- **Instructions for the task**
Pictures do not belong in the copy. Write out exactly the lines from the one containing "R208: 1M (GND, VCC) -> none" through the end of the data.

- **Data excerpts**

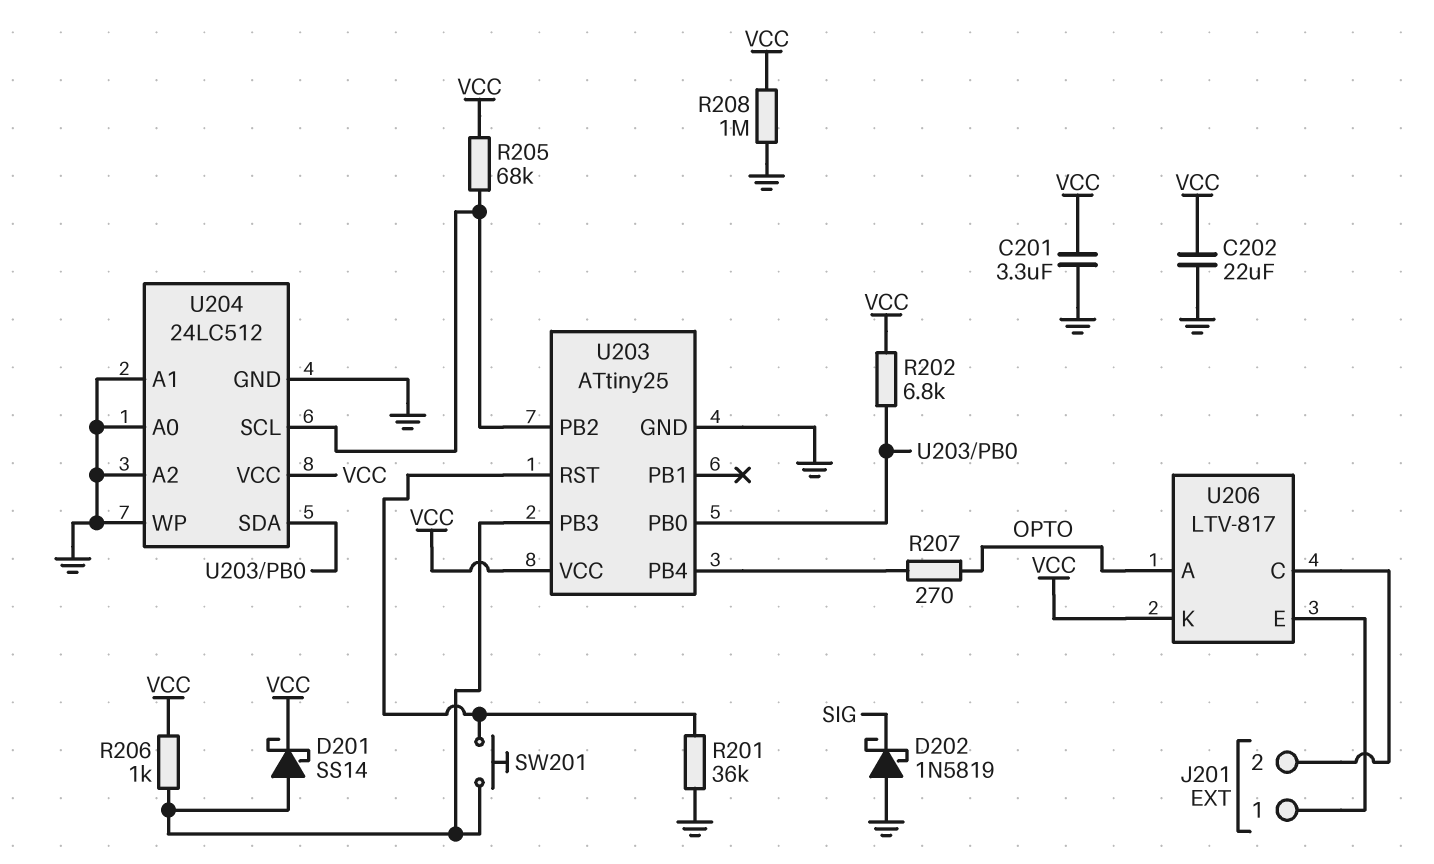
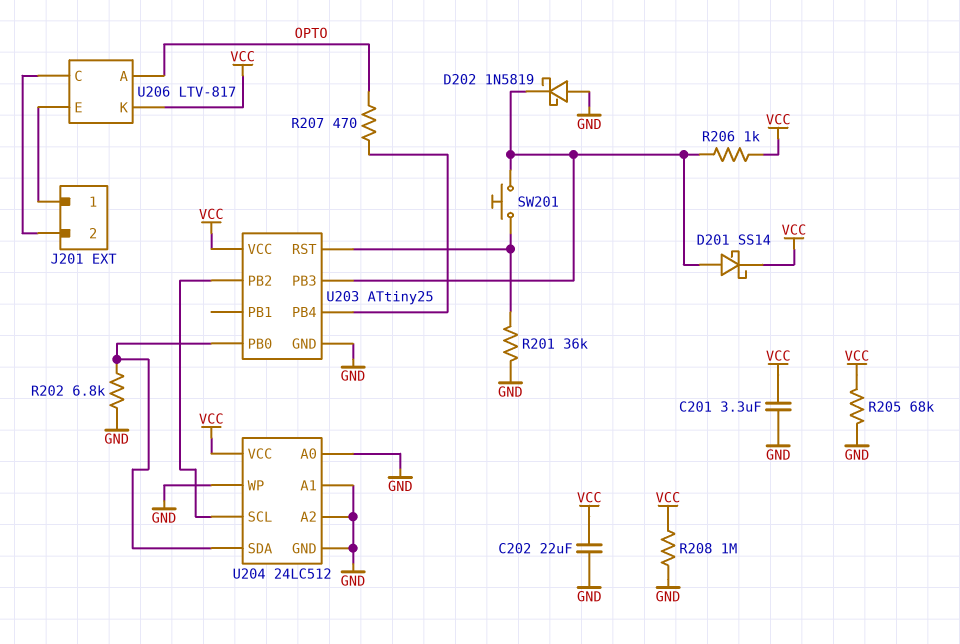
D202: schottky 1N5819 (A GND, K SIG) -> schottky 1N5819 (A GND, K U203/PB3)
R202: 6.8k (U203/PB0, VCC) -> 6.8k (GND, U203/PB0)
R205: 68k (U203/PB2, VCC) -> 68k (GND, VCC)
R207: 270 (OPTO, U203/PB4) -> 470 (OPTO, U203/PB4)

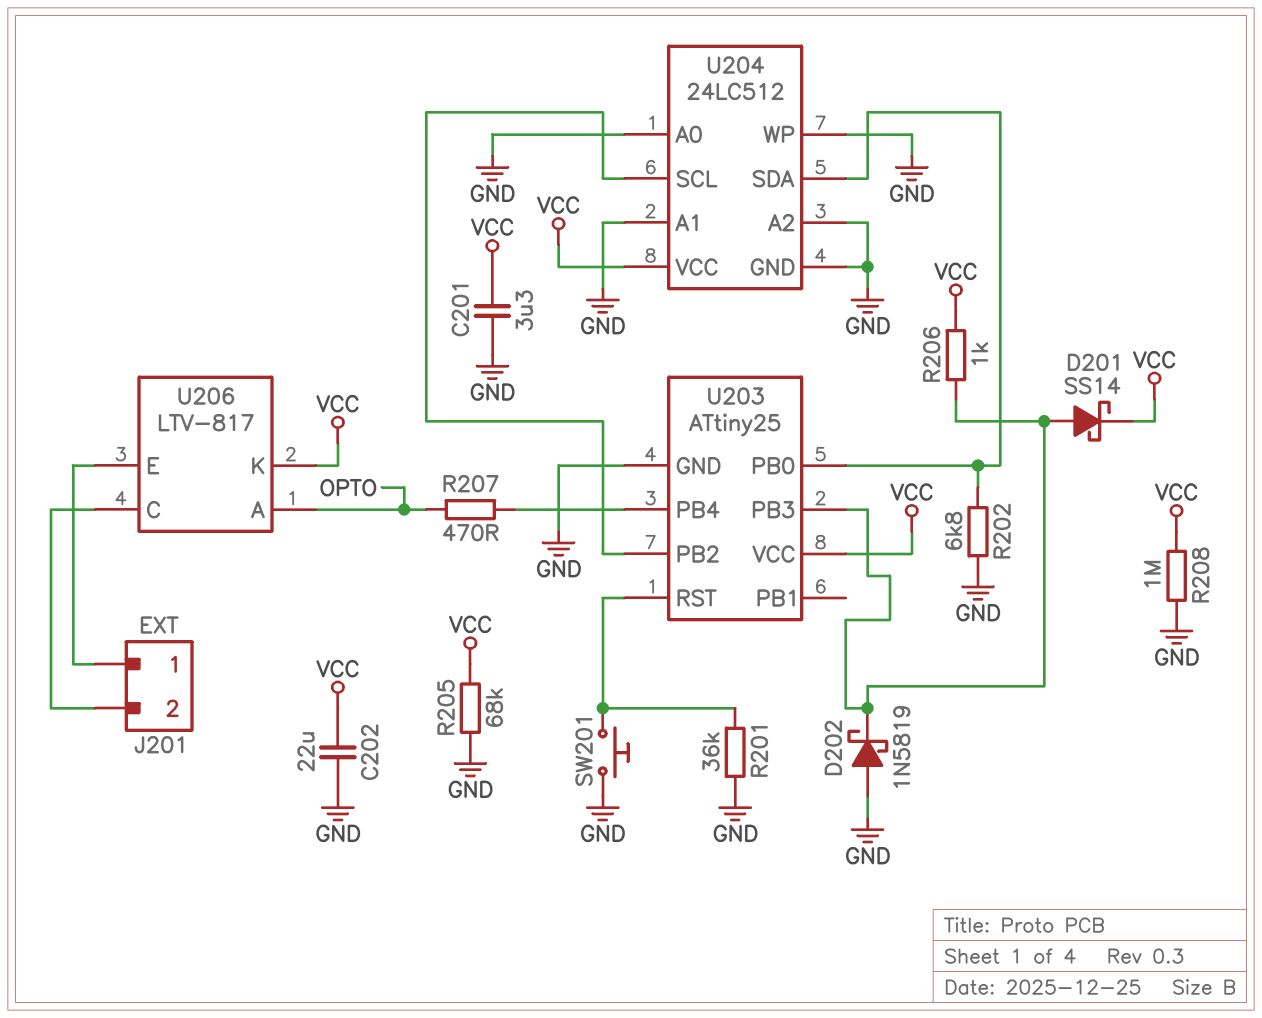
SW201: button (U203/PB3, U203/RST) -> button (GND, U203/RST)

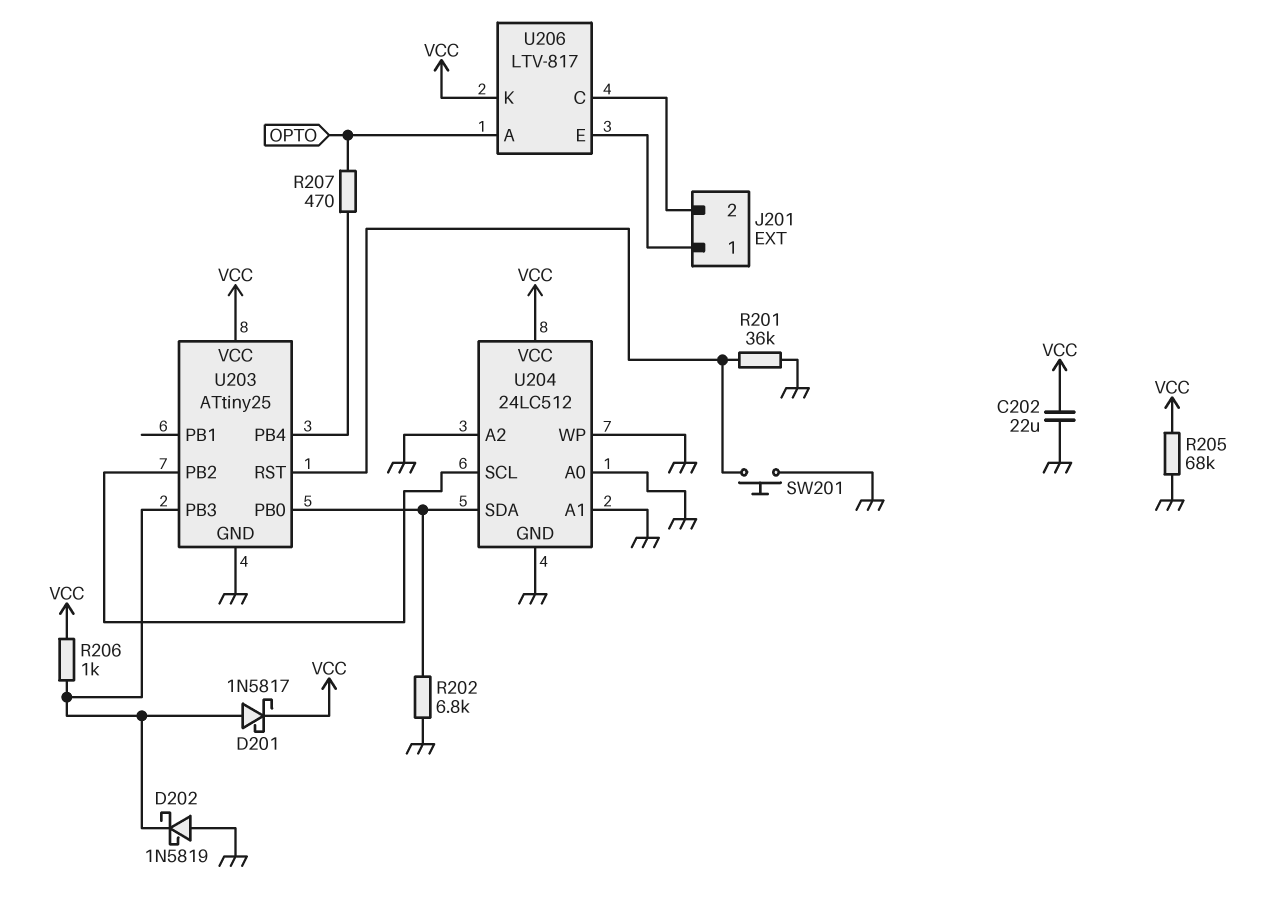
C201: 3.3uF (GND, VCC) -> none
D201: schottky SS14 (A U203/PB3, K VCC) -> schottky 1N5817 (A U203/PB3, K VCC)
R208: 1M (GND, VCC) -> none

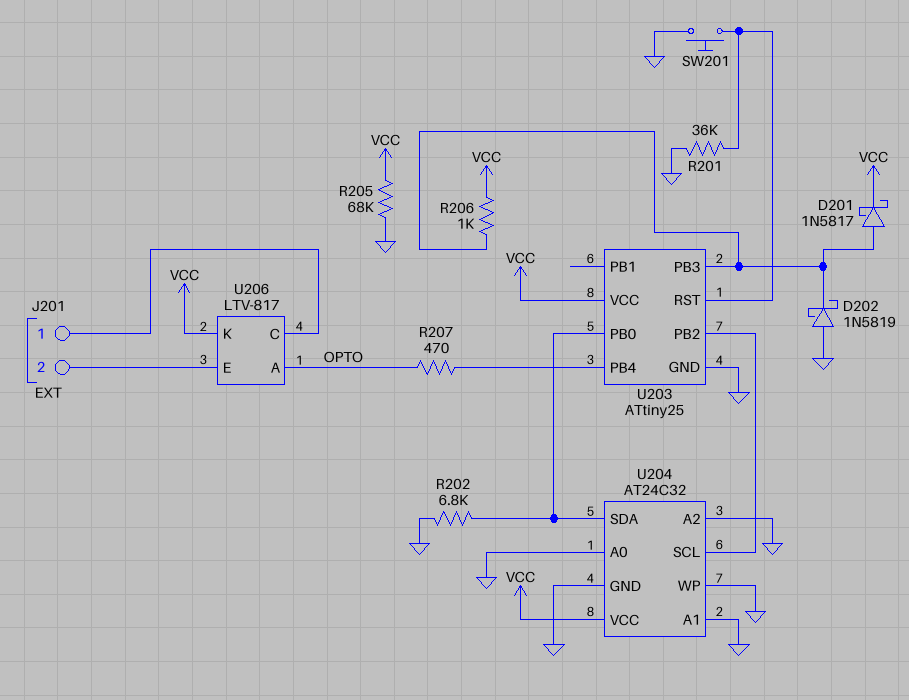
C202: 22uF (GND, VCC) -> none
U204: 24LC512 -> AT24C32
U206 pin C: J201/2 -> J201/1
U206 pin E: J201/1 -> J201/2

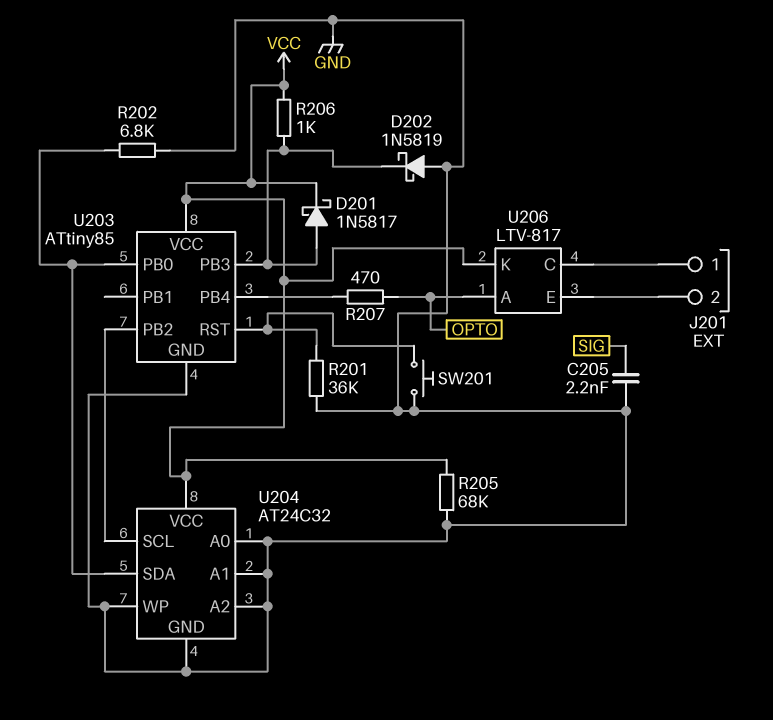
C205: none -> 2.2nF (GND, SIG)
U203: ATtiny25 -> ATtiny85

- **Solution for this task**
R208: 1M (GND, VCC) -> none

C202: 22uF (GND, VCC) -> none
U204: 24LC512 -> AT24C32
U206 pin C: J201/2 -> J201/1
U206 pin E: J201/1 -> J201/2

C205: none -> 2.2nF (GND, SIG)
U203: ATtiny25 -> ATtiny85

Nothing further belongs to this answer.